### Task instructions
Restate verbatim the span of lines below between the line with "LCD1: LCD0802 -> LCD2004" and the line with "BARO3: BME680 -> BMP280", including those two lines, and only that span.

### Change listing data
++++

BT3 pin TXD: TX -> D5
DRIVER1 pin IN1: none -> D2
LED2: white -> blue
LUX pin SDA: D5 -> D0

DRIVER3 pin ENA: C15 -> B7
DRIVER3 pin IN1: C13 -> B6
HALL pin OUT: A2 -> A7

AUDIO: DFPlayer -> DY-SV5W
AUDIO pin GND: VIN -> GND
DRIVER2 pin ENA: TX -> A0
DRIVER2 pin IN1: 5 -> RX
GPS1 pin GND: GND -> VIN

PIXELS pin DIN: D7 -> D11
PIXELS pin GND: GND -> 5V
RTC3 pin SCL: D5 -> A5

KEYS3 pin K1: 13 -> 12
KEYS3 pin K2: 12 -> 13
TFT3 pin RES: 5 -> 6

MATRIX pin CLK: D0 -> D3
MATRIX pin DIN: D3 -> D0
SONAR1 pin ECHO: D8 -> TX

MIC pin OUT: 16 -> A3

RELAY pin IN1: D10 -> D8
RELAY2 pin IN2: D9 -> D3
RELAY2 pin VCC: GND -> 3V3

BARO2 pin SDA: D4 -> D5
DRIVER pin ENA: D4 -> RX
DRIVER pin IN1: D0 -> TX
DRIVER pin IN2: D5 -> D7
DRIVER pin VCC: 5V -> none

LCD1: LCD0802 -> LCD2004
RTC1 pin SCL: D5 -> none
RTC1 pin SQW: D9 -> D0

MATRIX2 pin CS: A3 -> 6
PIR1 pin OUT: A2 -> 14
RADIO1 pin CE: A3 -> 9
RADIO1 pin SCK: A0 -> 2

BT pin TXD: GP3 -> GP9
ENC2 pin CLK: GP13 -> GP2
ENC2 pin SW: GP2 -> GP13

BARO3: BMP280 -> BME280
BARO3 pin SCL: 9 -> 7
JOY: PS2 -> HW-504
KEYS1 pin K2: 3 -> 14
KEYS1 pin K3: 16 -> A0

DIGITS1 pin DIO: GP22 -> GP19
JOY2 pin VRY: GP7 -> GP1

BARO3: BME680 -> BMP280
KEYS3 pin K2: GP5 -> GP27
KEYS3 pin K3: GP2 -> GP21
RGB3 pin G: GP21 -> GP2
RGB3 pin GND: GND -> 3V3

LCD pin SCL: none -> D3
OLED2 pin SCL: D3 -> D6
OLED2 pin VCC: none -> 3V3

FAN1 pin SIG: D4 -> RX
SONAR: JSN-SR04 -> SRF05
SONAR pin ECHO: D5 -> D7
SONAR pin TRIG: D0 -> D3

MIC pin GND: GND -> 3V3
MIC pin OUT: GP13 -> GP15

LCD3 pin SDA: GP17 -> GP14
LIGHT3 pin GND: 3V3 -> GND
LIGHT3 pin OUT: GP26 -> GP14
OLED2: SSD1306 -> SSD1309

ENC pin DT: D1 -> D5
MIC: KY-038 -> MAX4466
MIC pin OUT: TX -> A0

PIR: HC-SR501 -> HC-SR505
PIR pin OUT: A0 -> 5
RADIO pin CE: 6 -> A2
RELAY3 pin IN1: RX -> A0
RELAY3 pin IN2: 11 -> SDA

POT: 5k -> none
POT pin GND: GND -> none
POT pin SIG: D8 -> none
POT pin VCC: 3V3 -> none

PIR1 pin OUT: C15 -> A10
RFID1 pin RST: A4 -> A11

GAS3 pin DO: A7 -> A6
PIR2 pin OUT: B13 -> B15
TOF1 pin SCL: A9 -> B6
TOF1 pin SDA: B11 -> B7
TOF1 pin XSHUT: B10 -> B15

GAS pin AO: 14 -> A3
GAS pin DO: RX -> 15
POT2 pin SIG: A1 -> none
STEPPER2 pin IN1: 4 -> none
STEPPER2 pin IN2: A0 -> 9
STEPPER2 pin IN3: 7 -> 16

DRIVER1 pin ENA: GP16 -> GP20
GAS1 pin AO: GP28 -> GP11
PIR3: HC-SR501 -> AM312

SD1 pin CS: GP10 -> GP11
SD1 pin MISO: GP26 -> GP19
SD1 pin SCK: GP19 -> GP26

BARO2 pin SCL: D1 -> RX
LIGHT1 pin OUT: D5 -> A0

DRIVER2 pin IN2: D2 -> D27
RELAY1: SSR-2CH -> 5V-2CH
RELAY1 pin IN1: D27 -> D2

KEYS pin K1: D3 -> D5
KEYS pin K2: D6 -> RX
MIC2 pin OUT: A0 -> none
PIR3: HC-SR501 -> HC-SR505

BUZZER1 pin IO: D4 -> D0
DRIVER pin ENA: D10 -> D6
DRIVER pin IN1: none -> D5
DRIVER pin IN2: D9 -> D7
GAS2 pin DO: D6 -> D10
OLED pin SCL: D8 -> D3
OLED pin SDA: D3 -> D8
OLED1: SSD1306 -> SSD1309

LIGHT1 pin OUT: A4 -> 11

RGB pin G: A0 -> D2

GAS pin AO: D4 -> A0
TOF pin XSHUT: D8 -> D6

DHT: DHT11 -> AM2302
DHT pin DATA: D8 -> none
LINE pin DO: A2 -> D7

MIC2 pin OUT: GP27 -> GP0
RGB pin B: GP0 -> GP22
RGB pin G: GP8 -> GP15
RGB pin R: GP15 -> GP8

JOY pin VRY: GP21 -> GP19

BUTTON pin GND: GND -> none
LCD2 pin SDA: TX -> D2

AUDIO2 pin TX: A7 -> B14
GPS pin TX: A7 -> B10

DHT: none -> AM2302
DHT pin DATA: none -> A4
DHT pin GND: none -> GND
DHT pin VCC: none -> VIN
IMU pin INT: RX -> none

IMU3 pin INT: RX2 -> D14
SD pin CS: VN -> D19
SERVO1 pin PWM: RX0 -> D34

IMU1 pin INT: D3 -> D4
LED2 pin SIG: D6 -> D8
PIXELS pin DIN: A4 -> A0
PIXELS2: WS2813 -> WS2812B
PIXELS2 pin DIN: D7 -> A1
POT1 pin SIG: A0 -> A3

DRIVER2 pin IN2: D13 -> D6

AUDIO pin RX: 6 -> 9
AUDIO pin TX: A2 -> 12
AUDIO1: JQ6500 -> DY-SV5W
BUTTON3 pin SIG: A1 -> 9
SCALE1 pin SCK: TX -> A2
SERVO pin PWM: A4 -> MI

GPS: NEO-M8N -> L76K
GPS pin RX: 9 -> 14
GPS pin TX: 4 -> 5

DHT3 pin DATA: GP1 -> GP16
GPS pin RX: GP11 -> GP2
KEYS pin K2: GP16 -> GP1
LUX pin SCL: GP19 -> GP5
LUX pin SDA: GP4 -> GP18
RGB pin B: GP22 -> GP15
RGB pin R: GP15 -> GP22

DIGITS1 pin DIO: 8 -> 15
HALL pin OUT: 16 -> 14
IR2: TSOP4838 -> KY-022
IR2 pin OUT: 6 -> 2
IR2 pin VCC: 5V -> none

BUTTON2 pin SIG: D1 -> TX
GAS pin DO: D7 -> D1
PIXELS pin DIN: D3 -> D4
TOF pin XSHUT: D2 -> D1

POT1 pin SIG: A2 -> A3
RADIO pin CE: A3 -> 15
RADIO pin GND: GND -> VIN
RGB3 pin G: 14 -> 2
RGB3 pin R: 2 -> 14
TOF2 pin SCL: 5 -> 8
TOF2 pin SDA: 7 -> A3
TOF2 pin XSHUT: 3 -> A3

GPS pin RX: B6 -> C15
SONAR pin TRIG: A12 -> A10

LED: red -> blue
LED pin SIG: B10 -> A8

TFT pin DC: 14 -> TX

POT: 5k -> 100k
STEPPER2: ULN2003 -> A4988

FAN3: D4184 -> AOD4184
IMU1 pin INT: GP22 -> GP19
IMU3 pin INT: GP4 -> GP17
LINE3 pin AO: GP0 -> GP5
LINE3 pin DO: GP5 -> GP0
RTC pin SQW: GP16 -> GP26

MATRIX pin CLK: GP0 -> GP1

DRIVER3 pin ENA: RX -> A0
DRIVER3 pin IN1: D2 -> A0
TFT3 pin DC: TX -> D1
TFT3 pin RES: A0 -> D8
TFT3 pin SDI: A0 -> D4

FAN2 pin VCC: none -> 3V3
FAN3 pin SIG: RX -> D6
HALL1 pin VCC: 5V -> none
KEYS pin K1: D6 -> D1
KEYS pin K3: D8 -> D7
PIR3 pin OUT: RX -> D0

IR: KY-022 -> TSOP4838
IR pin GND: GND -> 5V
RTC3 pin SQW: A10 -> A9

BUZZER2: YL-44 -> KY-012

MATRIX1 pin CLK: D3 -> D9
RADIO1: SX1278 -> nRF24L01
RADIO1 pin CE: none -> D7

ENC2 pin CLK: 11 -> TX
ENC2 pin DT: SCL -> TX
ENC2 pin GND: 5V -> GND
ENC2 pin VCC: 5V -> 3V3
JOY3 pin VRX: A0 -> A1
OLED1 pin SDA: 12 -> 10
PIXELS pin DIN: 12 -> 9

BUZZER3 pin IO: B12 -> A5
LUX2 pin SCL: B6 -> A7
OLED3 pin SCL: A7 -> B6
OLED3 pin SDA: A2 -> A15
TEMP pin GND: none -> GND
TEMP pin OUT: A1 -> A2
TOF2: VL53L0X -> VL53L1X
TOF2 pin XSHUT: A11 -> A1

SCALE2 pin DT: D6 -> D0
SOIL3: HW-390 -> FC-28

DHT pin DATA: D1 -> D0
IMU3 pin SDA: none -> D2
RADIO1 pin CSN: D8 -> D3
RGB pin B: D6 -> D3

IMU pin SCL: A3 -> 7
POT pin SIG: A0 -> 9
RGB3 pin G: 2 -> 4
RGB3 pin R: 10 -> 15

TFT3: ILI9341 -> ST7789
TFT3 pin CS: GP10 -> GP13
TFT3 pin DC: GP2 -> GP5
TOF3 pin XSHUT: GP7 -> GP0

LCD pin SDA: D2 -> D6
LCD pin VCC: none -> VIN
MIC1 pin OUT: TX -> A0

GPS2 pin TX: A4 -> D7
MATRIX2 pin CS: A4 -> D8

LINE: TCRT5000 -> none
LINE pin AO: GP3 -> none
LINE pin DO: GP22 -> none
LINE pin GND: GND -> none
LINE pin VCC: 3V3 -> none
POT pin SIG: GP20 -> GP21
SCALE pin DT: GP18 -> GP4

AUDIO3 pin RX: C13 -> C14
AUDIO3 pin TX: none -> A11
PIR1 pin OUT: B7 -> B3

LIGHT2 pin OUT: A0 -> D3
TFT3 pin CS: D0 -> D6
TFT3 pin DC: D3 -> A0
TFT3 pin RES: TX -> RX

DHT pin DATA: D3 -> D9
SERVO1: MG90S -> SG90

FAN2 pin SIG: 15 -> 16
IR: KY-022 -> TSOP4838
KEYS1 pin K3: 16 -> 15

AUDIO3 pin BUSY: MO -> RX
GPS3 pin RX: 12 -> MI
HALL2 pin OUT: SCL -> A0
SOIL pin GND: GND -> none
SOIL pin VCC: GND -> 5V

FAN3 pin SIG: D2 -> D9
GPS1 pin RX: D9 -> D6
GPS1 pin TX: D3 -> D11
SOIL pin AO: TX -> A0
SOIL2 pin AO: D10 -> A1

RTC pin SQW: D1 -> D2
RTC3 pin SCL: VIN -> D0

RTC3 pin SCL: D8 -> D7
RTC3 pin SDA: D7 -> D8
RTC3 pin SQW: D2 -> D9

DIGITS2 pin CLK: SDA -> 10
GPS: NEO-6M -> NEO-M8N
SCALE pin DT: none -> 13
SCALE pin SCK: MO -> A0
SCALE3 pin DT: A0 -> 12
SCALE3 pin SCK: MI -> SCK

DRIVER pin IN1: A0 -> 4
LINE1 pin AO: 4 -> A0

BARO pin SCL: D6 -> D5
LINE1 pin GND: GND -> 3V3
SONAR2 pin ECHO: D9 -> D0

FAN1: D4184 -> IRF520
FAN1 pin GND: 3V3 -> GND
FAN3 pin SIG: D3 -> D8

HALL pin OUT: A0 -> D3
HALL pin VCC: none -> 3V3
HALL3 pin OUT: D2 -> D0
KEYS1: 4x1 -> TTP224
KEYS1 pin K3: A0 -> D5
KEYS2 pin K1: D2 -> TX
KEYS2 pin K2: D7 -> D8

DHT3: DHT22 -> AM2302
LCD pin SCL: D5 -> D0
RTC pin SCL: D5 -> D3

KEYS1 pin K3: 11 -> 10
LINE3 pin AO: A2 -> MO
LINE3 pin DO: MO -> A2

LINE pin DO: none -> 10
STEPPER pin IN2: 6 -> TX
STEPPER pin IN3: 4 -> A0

++++

### Written response
LCD1: LCD0802 -> LCD2004
RTC1 pin SCL: D5 -> none
RTC1 pin SQW: D9 -> D0

MATRIX2 pin CS: A3 -> 6
PIR1 pin OUT: A2 -> 14
RADIO1 pin CE: A3 -> 9
RADIO1 pin SCK: A0 -> 2

BT pin TXD: GP3 -> GP9
ENC2 pin CLK: GP13 -> GP2
ENC2 pin SW: GP2 -> GP13

BARO3: BMP280 -> BME280
BARO3 pin SCL: 9 -> 7
JOY: PS2 -> HW-504
KEYS1 pin K2: 3 -> 14
KEYS1 pin K3: 16 -> A0

DIGITS1 pin DIO: GP22 -> GP19
JOY2 pin VRY: GP7 -> GP1

BARO3: BME680 -> BMP280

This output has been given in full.